WHAT YOU SHOULD DO: Your job is to retype all of the data word for word, leaving every image out.

[Start of Attachment]

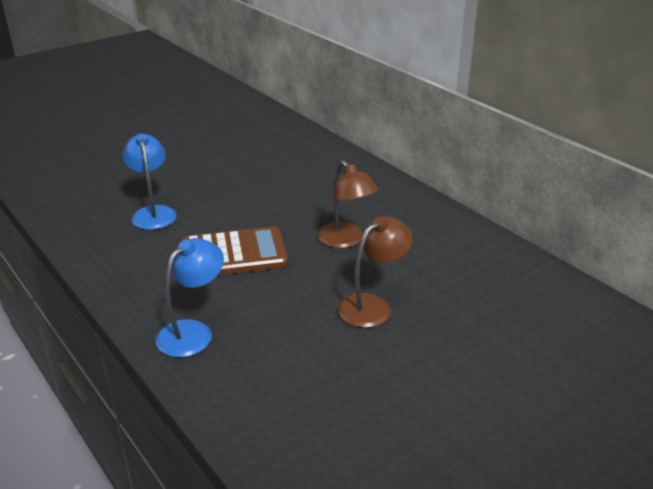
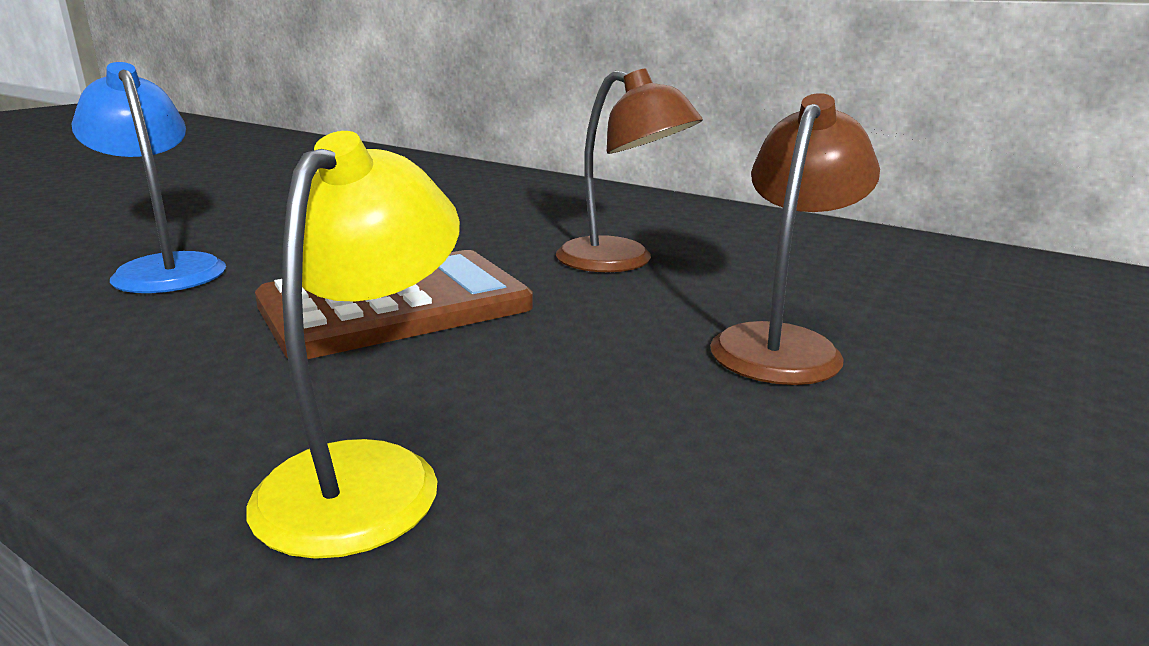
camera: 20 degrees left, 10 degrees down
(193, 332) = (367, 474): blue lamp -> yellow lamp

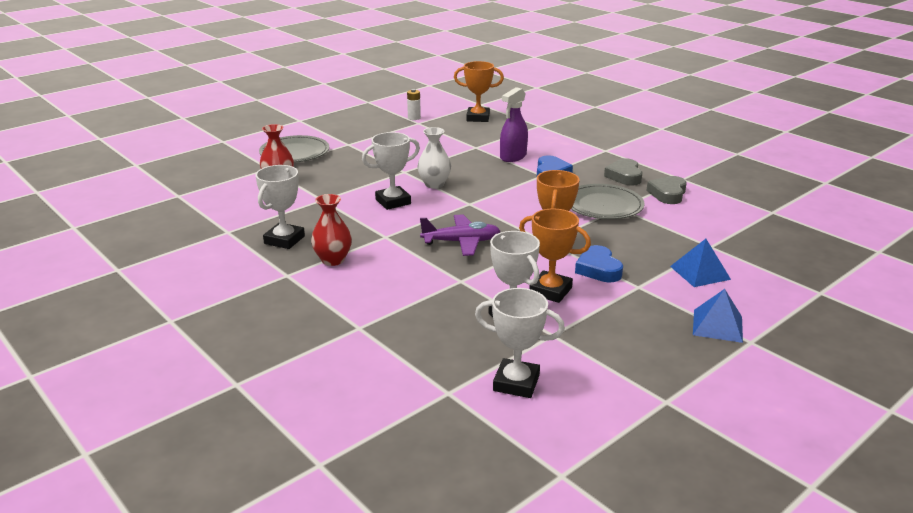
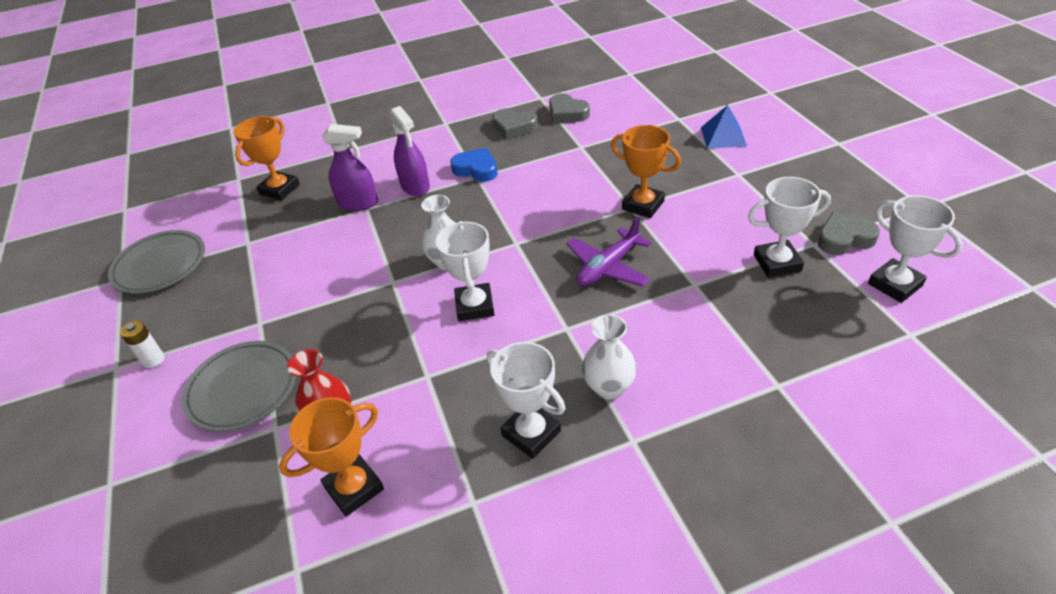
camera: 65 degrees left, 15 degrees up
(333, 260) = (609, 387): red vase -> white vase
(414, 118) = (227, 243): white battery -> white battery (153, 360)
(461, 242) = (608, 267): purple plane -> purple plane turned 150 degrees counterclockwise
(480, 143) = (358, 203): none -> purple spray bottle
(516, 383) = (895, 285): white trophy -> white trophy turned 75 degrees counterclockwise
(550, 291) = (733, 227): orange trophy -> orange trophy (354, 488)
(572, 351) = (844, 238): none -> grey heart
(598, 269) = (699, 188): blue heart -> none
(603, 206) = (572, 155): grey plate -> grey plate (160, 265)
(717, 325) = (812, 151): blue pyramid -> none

[End of Attachment]

RESPONSE FOR THIS EXERCISE:
camera: 20 degrees left, 10 degrees down
(193, 332) = (367, 474): blue lamp -> yellow lamp

camera: 65 degrees left, 15 degrees up
(333, 260) = (609, 387): red vase -> white vase
(414, 118) = (227, 243): white battery -> white battery (153, 360)
(461, 242) = (608, 267): purple plane -> purple plane turned 150 degrees counterclockwise
(480, 143) = (358, 203): none -> purple spray bottle
(516, 383) = (895, 285): white trophy -> white trophy turned 75 degrees counterclockwise
(550, 291) = (733, 227): orange trophy -> orange trophy (354, 488)
(572, 351) = (844, 238): none -> grey heart
(598, 269) = (699, 188): blue heart -> none
(603, 206) = (572, 155): grey plate -> grey plate (160, 265)
(717, 325) = (812, 151): blue pyramid -> none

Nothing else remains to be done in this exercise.